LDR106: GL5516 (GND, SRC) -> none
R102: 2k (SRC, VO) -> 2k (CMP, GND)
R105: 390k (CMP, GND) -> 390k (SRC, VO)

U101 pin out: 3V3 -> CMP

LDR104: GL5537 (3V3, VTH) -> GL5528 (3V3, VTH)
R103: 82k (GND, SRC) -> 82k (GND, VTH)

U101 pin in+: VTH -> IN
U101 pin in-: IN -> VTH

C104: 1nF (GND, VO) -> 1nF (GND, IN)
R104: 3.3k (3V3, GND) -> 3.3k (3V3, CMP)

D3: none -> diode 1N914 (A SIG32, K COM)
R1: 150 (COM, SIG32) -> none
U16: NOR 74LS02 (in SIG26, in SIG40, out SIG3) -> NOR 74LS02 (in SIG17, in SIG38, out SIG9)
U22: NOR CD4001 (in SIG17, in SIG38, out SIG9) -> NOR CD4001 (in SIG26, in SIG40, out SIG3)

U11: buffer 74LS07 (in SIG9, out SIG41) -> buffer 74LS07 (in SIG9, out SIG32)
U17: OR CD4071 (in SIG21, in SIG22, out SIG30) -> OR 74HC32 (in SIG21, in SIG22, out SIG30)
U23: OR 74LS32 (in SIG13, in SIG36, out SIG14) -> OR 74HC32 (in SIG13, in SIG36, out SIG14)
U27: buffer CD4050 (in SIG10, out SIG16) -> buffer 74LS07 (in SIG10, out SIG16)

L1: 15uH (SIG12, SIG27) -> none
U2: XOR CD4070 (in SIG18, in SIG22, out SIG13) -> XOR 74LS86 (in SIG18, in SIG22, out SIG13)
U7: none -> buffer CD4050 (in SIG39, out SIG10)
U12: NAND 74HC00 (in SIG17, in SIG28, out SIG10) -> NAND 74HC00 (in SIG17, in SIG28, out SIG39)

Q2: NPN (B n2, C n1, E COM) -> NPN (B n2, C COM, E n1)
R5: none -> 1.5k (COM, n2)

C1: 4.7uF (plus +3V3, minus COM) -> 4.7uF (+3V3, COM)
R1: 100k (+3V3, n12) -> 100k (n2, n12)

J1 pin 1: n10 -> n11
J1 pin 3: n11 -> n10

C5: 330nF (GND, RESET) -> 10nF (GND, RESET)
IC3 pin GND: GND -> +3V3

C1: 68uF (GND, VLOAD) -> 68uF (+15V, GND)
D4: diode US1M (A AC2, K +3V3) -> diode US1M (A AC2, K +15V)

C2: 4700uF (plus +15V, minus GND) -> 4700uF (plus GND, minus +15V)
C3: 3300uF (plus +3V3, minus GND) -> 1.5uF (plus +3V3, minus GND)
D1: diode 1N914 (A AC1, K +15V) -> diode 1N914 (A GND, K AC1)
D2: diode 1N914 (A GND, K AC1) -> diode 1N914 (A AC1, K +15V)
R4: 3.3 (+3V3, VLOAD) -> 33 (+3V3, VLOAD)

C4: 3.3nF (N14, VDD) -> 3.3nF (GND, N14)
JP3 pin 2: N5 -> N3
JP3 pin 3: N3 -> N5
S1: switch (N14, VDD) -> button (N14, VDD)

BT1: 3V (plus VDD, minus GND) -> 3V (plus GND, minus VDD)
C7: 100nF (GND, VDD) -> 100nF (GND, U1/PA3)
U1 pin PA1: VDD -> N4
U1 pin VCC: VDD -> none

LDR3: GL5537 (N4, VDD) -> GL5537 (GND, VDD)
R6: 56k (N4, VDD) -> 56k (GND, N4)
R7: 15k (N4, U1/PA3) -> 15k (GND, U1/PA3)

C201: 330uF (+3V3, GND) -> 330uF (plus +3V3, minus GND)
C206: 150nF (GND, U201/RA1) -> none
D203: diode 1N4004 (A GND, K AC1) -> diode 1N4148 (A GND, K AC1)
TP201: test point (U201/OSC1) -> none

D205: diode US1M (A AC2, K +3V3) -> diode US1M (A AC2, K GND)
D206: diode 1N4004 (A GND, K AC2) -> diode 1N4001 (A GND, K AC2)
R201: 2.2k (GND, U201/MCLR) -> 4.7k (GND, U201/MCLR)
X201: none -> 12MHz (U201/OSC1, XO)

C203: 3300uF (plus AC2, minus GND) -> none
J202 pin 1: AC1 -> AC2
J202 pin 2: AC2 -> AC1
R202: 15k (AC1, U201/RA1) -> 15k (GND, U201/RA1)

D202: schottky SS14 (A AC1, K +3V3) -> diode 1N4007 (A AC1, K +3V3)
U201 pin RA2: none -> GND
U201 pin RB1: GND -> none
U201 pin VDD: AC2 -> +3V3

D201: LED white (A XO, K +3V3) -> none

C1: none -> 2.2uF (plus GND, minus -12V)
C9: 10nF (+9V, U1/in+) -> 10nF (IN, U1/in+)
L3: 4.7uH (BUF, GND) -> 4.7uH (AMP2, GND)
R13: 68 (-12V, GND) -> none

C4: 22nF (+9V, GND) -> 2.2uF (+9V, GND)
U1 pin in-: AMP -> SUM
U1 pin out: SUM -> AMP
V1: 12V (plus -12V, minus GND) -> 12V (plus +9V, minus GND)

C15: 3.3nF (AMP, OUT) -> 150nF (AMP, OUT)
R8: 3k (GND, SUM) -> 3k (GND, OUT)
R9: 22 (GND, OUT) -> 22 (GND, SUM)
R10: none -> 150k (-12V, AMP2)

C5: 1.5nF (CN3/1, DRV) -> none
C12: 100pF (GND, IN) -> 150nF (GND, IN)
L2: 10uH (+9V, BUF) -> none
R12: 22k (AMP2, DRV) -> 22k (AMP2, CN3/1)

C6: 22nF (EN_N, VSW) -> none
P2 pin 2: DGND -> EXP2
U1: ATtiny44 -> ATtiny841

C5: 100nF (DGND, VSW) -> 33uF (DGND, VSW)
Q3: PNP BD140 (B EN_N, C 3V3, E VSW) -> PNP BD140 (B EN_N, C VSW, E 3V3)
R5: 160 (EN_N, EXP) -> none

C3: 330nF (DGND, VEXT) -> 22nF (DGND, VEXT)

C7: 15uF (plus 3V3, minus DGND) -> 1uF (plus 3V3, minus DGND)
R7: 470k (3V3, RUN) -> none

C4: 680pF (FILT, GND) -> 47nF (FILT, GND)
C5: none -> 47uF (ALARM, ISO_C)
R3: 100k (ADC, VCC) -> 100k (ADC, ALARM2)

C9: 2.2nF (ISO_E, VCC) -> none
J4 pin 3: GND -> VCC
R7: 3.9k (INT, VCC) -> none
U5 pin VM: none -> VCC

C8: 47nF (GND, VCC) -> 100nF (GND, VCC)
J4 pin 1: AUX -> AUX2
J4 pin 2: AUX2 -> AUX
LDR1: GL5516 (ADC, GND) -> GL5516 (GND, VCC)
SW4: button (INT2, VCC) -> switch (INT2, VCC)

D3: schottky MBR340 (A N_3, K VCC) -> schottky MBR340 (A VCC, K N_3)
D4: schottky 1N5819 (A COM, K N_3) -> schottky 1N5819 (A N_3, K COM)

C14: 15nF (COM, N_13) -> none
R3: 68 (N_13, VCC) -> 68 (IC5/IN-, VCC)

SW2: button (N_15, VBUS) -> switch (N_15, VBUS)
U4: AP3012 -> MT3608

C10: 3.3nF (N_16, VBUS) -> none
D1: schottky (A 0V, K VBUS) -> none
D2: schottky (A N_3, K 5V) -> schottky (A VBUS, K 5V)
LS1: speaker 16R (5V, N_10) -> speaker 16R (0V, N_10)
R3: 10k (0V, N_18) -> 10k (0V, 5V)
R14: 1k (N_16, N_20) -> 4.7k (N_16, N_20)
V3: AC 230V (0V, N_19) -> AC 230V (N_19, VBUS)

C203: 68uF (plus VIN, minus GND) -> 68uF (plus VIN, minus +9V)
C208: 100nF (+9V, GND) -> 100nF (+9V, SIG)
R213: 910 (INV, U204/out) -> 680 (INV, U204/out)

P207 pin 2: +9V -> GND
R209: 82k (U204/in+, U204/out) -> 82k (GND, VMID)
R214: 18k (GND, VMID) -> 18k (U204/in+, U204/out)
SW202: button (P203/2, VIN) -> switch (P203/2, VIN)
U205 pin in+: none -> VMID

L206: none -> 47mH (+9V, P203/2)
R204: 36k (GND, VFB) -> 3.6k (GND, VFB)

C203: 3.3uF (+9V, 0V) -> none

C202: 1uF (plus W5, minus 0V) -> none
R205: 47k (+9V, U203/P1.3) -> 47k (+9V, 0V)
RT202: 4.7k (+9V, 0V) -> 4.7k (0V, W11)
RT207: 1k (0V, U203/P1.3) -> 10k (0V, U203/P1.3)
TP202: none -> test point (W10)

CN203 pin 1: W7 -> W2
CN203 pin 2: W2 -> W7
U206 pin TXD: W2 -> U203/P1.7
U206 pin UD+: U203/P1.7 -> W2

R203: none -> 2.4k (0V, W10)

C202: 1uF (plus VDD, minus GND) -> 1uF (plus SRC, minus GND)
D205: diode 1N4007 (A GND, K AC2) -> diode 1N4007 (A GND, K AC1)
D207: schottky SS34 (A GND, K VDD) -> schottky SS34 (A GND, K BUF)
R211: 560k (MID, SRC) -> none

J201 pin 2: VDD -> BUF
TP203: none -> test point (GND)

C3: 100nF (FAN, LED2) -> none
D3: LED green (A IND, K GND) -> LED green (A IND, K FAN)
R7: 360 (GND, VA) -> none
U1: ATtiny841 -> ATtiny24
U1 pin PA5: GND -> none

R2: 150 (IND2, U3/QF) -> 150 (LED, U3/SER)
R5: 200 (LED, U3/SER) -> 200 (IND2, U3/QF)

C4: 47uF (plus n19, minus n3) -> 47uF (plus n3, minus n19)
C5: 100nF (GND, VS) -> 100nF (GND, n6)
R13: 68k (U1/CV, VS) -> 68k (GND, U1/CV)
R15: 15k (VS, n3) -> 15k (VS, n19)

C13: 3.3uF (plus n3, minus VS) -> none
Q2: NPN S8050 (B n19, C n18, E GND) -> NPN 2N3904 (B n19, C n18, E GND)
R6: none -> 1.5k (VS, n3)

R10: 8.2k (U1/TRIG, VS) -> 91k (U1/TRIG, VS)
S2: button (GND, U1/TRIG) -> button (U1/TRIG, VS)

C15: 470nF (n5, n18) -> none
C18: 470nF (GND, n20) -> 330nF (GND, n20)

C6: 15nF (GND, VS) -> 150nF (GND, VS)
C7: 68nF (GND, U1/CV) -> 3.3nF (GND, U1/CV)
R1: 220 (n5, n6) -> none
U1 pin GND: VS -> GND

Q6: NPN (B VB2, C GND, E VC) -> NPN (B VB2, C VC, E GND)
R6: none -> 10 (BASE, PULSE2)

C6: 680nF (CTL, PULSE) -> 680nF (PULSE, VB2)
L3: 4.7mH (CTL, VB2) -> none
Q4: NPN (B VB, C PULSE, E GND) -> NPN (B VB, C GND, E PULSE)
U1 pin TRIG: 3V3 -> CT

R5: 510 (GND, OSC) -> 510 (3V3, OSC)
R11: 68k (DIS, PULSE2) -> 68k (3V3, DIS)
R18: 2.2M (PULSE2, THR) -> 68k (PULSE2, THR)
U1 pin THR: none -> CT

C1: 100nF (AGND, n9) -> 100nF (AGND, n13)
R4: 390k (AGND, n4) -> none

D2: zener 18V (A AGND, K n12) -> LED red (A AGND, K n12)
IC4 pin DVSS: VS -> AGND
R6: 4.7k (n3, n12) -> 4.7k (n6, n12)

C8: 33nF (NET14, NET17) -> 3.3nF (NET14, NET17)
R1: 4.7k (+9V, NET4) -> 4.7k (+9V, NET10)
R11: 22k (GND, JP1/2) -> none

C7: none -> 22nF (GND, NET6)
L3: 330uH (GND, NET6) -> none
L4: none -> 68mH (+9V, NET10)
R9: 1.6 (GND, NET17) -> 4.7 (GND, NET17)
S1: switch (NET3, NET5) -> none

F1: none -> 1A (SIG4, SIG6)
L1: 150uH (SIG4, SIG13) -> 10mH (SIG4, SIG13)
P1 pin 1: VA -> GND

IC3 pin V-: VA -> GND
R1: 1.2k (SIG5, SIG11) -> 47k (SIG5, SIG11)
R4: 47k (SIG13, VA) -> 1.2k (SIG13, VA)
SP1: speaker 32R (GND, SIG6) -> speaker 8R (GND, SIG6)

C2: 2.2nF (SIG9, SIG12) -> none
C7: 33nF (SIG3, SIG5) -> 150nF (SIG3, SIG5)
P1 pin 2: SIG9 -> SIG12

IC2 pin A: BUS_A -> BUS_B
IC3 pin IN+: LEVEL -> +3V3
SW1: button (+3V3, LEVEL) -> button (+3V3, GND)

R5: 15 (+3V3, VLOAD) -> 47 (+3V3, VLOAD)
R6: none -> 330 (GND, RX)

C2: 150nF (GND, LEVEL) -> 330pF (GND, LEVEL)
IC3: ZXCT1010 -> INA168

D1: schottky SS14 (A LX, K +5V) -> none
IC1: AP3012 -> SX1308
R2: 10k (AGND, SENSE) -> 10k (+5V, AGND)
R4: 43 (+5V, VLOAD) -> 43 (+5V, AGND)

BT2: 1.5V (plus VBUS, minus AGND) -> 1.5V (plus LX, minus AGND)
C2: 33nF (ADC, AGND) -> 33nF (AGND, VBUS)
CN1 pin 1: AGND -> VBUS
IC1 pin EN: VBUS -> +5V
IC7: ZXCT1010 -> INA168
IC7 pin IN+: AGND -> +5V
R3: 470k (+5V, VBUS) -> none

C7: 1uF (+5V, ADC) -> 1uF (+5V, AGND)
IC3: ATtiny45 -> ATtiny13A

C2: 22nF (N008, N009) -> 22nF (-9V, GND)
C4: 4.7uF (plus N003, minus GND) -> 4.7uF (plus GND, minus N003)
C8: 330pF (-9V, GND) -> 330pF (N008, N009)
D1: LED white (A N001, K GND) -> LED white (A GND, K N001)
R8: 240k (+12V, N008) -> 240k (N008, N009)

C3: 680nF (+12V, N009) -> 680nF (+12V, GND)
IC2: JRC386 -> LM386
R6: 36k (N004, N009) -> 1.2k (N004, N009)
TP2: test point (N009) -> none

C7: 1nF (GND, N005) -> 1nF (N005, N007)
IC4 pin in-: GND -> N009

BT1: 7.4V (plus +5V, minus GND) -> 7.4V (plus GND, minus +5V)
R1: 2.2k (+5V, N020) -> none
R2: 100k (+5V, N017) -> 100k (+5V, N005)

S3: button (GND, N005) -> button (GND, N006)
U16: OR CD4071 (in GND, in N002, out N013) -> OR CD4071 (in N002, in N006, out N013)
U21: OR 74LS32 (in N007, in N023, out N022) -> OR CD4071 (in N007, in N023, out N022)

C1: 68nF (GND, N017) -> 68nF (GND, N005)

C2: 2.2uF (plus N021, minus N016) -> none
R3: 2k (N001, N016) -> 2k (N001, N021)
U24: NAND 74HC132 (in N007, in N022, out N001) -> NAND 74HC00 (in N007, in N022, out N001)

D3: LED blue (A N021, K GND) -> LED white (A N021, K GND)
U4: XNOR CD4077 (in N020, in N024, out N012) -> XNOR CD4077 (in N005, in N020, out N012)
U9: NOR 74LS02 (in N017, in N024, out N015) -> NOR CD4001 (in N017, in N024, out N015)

= Assignment =
Each line in the listing where the word "speaker" is found is to be copied.

= Reply =
LS1: speaker 16R (5V, N_10) -> speaker 16R (0V, N_10)
SP1: speaker 32R (GND, SIG6) -> speaker 8R (GND, SIG6)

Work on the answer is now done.